The records below are to be written out again, exactly as they appear.

** Opening Data shown block **

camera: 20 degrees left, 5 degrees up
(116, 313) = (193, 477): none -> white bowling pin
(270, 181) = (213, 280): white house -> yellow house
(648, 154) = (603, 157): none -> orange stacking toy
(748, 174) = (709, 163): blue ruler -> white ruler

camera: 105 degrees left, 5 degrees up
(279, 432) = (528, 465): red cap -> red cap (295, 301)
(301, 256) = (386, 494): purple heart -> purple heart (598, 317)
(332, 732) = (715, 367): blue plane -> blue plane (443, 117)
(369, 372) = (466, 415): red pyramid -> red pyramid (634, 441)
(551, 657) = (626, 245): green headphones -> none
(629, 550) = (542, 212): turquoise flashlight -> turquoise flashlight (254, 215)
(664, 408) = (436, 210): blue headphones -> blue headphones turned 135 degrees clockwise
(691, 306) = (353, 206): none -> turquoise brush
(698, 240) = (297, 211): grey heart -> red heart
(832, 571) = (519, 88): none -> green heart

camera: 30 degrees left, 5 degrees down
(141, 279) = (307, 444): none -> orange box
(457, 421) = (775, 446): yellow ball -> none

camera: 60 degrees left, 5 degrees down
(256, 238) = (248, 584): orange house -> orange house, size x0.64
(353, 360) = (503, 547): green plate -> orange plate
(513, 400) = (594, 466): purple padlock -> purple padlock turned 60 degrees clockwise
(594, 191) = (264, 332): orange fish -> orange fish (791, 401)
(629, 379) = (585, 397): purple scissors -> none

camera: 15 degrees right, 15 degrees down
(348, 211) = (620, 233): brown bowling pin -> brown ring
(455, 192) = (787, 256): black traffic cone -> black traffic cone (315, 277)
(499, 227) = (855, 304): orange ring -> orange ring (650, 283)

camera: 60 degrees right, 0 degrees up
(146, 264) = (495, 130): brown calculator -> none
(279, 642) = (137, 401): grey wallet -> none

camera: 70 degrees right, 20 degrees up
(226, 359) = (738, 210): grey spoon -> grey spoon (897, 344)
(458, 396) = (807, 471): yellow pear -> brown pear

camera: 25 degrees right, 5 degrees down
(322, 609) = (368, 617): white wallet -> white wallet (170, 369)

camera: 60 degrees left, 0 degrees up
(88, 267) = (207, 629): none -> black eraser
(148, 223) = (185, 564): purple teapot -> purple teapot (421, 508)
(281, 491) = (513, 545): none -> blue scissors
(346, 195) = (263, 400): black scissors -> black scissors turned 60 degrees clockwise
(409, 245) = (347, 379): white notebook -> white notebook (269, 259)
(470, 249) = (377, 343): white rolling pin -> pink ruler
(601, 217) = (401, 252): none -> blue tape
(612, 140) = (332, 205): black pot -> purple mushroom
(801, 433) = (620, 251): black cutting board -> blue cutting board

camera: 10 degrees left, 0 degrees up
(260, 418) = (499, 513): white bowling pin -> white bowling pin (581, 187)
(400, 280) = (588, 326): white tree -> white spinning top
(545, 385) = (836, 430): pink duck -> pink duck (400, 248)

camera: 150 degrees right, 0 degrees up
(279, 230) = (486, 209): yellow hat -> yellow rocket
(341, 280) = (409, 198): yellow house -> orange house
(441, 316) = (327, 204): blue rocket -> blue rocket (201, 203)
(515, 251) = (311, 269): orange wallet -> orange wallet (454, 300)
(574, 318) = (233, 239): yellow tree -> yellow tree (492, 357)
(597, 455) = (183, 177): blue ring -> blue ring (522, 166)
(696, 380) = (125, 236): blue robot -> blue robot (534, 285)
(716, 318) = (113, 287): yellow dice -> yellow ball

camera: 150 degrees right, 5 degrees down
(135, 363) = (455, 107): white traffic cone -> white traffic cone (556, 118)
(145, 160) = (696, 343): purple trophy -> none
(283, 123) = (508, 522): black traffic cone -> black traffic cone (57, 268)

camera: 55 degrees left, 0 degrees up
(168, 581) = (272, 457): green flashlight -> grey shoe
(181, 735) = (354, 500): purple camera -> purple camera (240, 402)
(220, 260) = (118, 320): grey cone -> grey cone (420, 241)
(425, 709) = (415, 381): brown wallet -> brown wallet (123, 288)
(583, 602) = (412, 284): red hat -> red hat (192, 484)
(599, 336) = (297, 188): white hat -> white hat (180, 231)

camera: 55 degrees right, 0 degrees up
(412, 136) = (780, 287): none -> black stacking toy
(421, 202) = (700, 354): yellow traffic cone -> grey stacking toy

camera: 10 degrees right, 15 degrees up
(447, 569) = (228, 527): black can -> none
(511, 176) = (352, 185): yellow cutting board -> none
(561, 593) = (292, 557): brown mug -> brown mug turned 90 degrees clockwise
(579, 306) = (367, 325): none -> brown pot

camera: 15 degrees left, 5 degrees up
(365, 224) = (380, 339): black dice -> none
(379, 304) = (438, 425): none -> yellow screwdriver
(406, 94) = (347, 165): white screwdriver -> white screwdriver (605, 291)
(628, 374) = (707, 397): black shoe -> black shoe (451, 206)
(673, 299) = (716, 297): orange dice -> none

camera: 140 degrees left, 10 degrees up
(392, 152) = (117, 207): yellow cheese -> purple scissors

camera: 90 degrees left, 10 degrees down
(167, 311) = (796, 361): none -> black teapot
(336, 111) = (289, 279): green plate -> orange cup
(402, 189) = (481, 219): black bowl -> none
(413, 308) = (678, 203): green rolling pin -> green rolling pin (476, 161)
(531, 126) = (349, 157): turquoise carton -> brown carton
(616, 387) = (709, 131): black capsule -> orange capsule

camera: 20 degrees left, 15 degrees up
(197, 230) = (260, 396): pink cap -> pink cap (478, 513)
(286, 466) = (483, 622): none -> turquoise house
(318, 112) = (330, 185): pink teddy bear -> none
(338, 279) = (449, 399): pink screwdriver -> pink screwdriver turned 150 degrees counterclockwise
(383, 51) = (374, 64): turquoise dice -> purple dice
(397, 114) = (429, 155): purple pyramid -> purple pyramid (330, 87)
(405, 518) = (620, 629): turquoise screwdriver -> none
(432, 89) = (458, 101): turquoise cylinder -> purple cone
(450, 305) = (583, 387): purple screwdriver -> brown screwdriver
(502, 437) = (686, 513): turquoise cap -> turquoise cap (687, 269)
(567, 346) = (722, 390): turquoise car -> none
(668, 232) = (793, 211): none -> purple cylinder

** Closing Data shown block **

**Reply to the task:**
camera: 20 degrees left, 5 degrees up
(116, 313) = (193, 477): none -> white bowling pin
(270, 181) = (213, 280): white house -> yellow house
(648, 154) = (603, 157): none -> orange stacking toy
(748, 174) = (709, 163): blue ruler -> white ruler

camera: 105 degrees left, 5 degrees up
(279, 432) = (528, 465): red cap -> red cap (295, 301)
(301, 256) = (386, 494): purple heart -> purple heart (598, 317)
(332, 732) = (715, 367): blue plane -> blue plane (443, 117)
(369, 372) = (466, 415): red pyramid -> red pyramid (634, 441)
(551, 657) = (626, 245): green headphones -> none
(629, 550) = (542, 212): turquoise flashlight -> turquoise flashlight (254, 215)
(664, 408) = (436, 210): blue headphones -> blue headphones turned 135 degrees clockwise
(691, 306) = (353, 206): none -> turquoise brush
(698, 240) = (297, 211): grey heart -> red heart
(832, 571) = (519, 88): none -> green heart

camera: 30 degrees left, 5 degrees down
(141, 279) = (307, 444): none -> orange box
(457, 421) = (775, 446): yellow ball -> none

camera: 60 degrees left, 5 degrees down
(256, 238) = (248, 584): orange house -> orange house, size x0.64
(353, 360) = (503, 547): green plate -> orange plate
(513, 400) = (594, 466): purple padlock -> purple padlock turned 60 degrees clockwise
(594, 191) = (264, 332): orange fish -> orange fish (791, 401)
(629, 379) = (585, 397): purple scissors -> none

camera: 15 degrees right, 15 degrees down
(348, 211) = (620, 233): brown bowling pin -> brown ring
(455, 192) = (787, 256): black traffic cone -> black traffic cone (315, 277)
(499, 227) = (855, 304): orange ring -> orange ring (650, 283)

camera: 60 degrees right, 0 degrees up
(146, 264) = (495, 130): brown calculator -> none
(279, 642) = (137, 401): grey wallet -> none

camera: 70 degrees right, 20 degrees up
(226, 359) = (738, 210): grey spoon -> grey spoon (897, 344)
(458, 396) = (807, 471): yellow pear -> brown pear

camera: 25 degrees right, 5 degrees down
(322, 609) = (368, 617): white wallet -> white wallet (170, 369)

camera: 60 degrees left, 0 degrees up
(88, 267) = (207, 629): none -> black eraser
(148, 223) = (185, 564): purple teapot -> purple teapot (421, 508)
(281, 491) = (513, 545): none -> blue scissors
(346, 195) = (263, 400): black scissors -> black scissors turned 60 degrees clockwise
(409, 245) = (347, 379): white notebook -> white notebook (269, 259)
(470, 249) = (377, 343): white rolling pin -> pink ruler
(601, 217) = (401, 252): none -> blue tape
(612, 140) = (332, 205): black pot -> purple mushroom
(801, 433) = (620, 251): black cutting board -> blue cutting board

camera: 10 degrees left, 0 degrees up
(260, 418) = (499, 513): white bowling pin -> white bowling pin (581, 187)
(400, 280) = (588, 326): white tree -> white spinning top
(545, 385) = (836, 430): pink duck -> pink duck (400, 248)

camera: 150 degrees right, 0 degrees up
(279, 230) = (486, 209): yellow hat -> yellow rocket
(341, 280) = (409, 198): yellow house -> orange house
(441, 316) = (327, 204): blue rocket -> blue rocket (201, 203)
(515, 251) = (311, 269): orange wallet -> orange wallet (454, 300)
(574, 318) = (233, 239): yellow tree -> yellow tree (492, 357)
(597, 455) = (183, 177): blue ring -> blue ring (522, 166)
(696, 380) = (125, 236): blue robot -> blue robot (534, 285)
(716, 318) = (113, 287): yellow dice -> yellow ball

camera: 150 degrees right, 5 degrees down
(135, 363) = (455, 107): white traffic cone -> white traffic cone (556, 118)
(145, 160) = (696, 343): purple trophy -> none
(283, 123) = (508, 522): black traffic cone -> black traffic cone (57, 268)

camera: 55 degrees left, 0 degrees up
(168, 581) = (272, 457): green flashlight -> grey shoe
(181, 735) = (354, 500): purple camera -> purple camera (240, 402)
(220, 260) = (118, 320): grey cone -> grey cone (420, 241)
(425, 709) = (415, 381): brown wallet -> brown wallet (123, 288)
(583, 602) = (412, 284): red hat -> red hat (192, 484)
(599, 336) = (297, 188): white hat -> white hat (180, 231)

camera: 55 degrees right, 0 degrees up
(412, 136) = (780, 287): none -> black stacking toy
(421, 202) = (700, 354): yellow traffic cone -> grey stacking toy

camera: 10 degrees right, 15 degrees up
(447, 569) = (228, 527): black can -> none
(511, 176) = (352, 185): yellow cutting board -> none
(561, 593) = (292, 557): brown mug -> brown mug turned 90 degrees clockwise
(579, 306) = (367, 325): none -> brown pot

camera: 15 degrees left, 5 degrees up
(365, 224) = (380, 339): black dice -> none
(379, 304) = (438, 425): none -> yellow screwdriver
(406, 94) = (347, 165): white screwdriver -> white screwdriver (605, 291)
(628, 374) = (707, 397): black shoe -> black shoe (451, 206)
(673, 299) = (716, 297): orange dice -> none

camera: 140 degrees left, 10 degrees up
(392, 152) = (117, 207): yellow cheese -> purple scissors

camera: 90 degrees left, 10 degrees down
(167, 311) = (796, 361): none -> black teapot
(336, 111) = (289, 279): green plate -> orange cup
(402, 189) = (481, 219): black bowl -> none
(413, 308) = (678, 203): green rolling pin -> green rolling pin (476, 161)
(531, 126) = (349, 157): turquoise carton -> brown carton
(616, 387) = (709, 131): black capsule -> orange capsule

camera: 20 degrees left, 15 degrees up
(197, 230) = (260, 396): pink cap -> pink cap (478, 513)
(286, 466) = (483, 622): none -> turquoise house
(318, 112) = (330, 185): pink teddy bear -> none
(338, 279) = (449, 399): pink screwdriver -> pink screwdriver turned 150 degrees counterclockwise
(383, 51) = (374, 64): turquoise dice -> purple dice
(397, 114) = (429, 155): purple pyramid -> purple pyramid (330, 87)
(405, 518) = (620, 629): turquoise screwdriver -> none
(432, 89) = (458, 101): turquoise cylinder -> purple cone
(450, 305) = (583, 387): purple screwdriver -> brown screwdriver
(502, 437) = (686, 513): turquoise cap -> turquoise cap (687, 269)
(567, 346) = (722, 390): turquoise car -> none
(668, 232) = (793, 211): none -> purple cylinder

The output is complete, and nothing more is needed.